■ Your task ■
Please copy, exactly as written, the span from the first line below to the line that contains "pink rectangle: (53, 77) -> (62, 56), moved", including both, and skip the pictures.

■ Extracted data ■

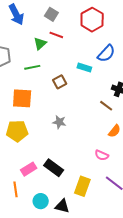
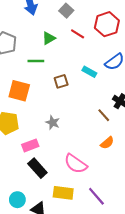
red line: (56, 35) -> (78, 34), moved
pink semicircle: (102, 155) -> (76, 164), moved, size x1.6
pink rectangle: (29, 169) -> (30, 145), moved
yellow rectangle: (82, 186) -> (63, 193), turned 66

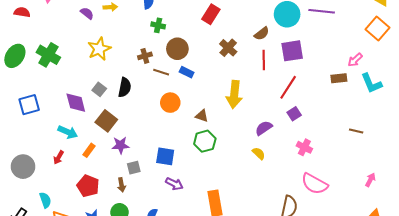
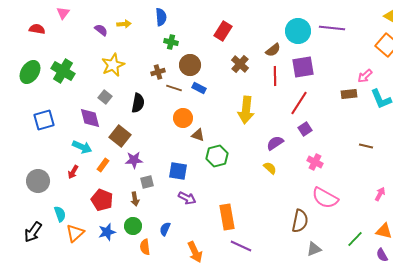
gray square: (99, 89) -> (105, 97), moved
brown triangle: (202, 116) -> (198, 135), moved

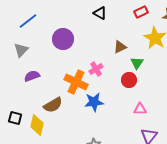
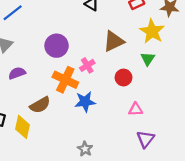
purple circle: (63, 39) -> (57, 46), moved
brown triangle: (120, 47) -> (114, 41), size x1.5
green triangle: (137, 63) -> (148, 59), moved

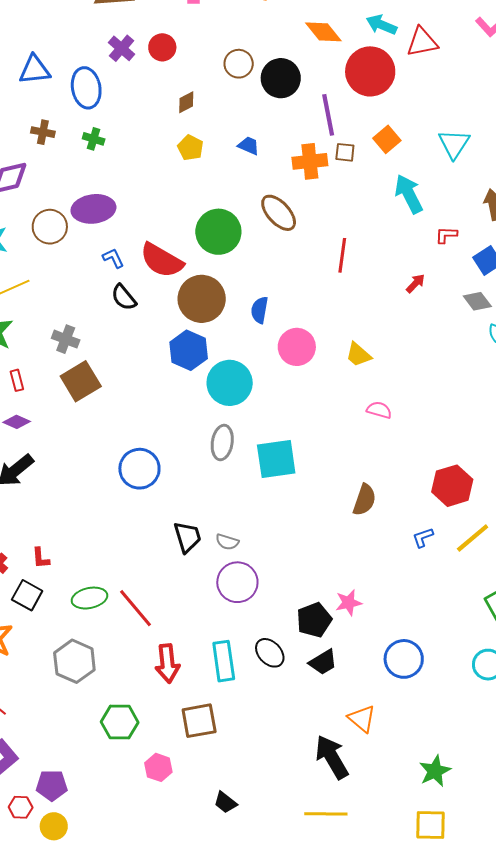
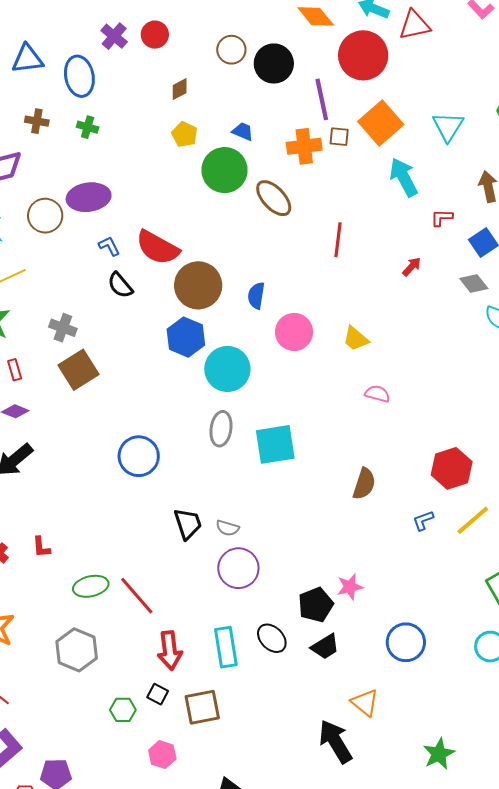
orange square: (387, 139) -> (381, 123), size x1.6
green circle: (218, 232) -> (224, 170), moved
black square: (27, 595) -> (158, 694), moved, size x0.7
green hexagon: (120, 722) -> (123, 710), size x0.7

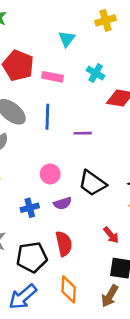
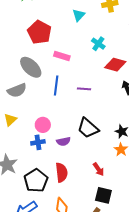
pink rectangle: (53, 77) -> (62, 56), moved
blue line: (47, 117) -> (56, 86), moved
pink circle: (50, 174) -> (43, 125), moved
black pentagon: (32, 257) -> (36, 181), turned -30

■ Written response ■
red line: (56, 35) -> (78, 34), moved
pink semicircle: (102, 155) -> (76, 164), moved, size x1.6
pink rectangle: (29, 169) -> (30, 145), moved
yellow rectangle: (82, 186) -> (63, 193), turned 66

gray square: (99, 89) -> (105, 97), moved
brown triangle: (202, 116) -> (198, 135), moved

purple circle: (63, 39) -> (57, 46), moved
brown triangle: (120, 47) -> (114, 41), size x1.5
green triangle: (137, 63) -> (148, 59), moved

orange square: (387, 139) -> (381, 123), size x1.6
green circle: (218, 232) -> (224, 170), moved
black square: (27, 595) -> (158, 694), moved, size x0.7
green hexagon: (120, 722) -> (123, 710), size x0.7

pink rectangle: (53, 77) -> (62, 56), moved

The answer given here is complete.